§ What you will do
Would you copy the lines below exactly and omit the images?

§ Input for this task
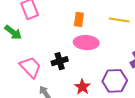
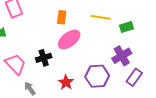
pink ellipse: (86, 43) -> (69, 39), turned -40

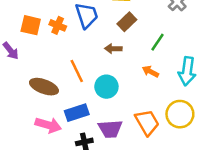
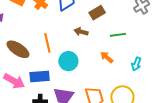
green line: (157, 42) -> (118, 35), turned 35
cyan arrow: (187, 71) -> (136, 64), size x0.6

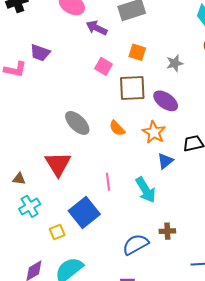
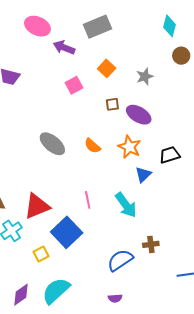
orange square: (137, 52) -> (107, 68), turned 30
pink square: (103, 66) -> (74, 85), turned 36
brown square: (132, 88) -> (112, 104), moved, size x0.5
red triangle: (58, 164) -> (37, 206), moved, turned 44

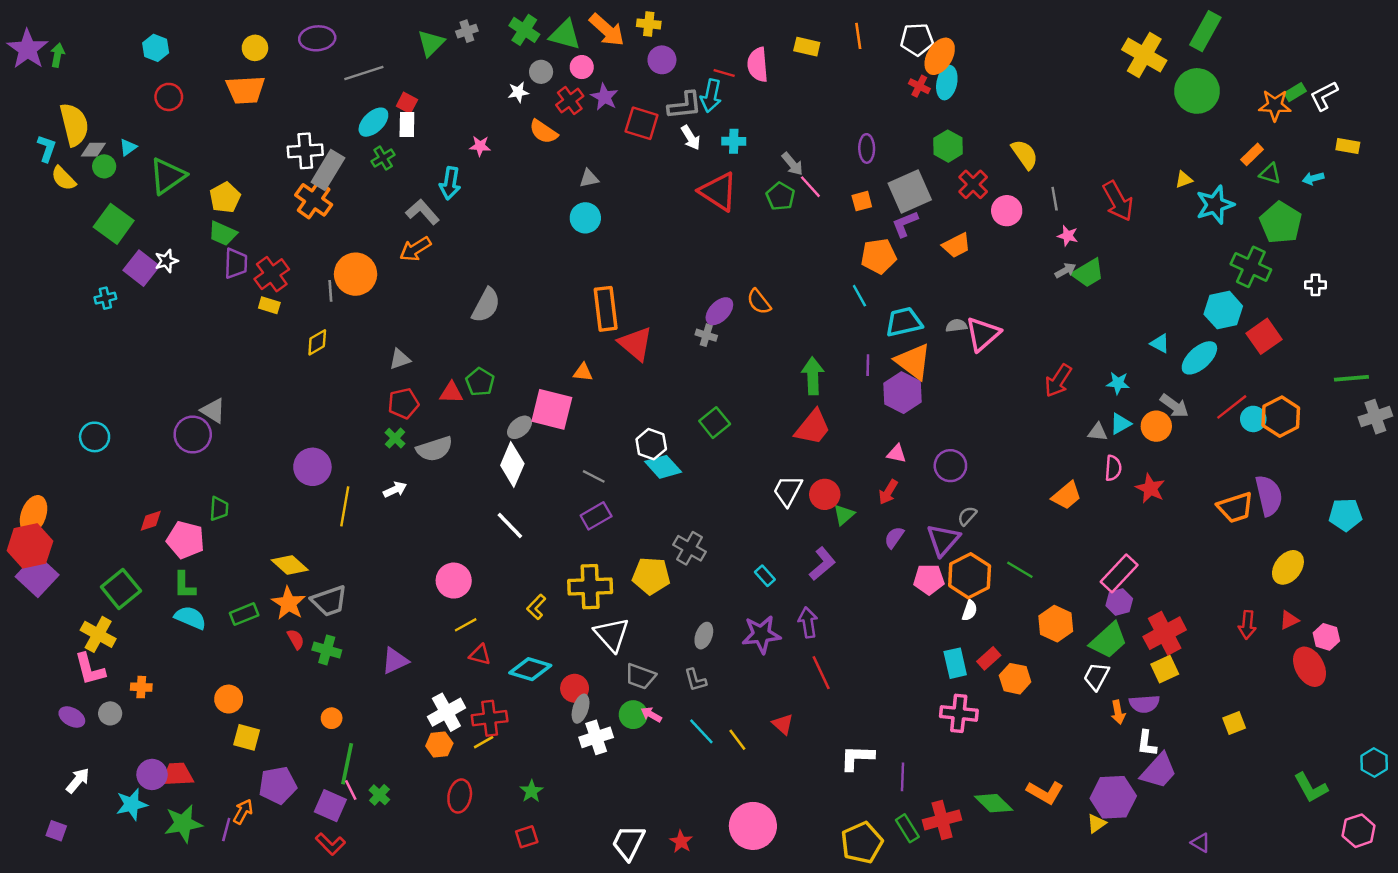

§ Exercise output
pink ellipse: (86, 43) -> (69, 39), turned -40

green line: (157, 42) -> (118, 35), turned 35
cyan arrow: (187, 71) -> (136, 64), size x0.6

orange square: (137, 52) -> (107, 68), turned 30
pink square: (103, 66) -> (74, 85), turned 36
brown square: (132, 88) -> (112, 104), moved, size x0.5
red triangle: (58, 164) -> (37, 206), moved, turned 44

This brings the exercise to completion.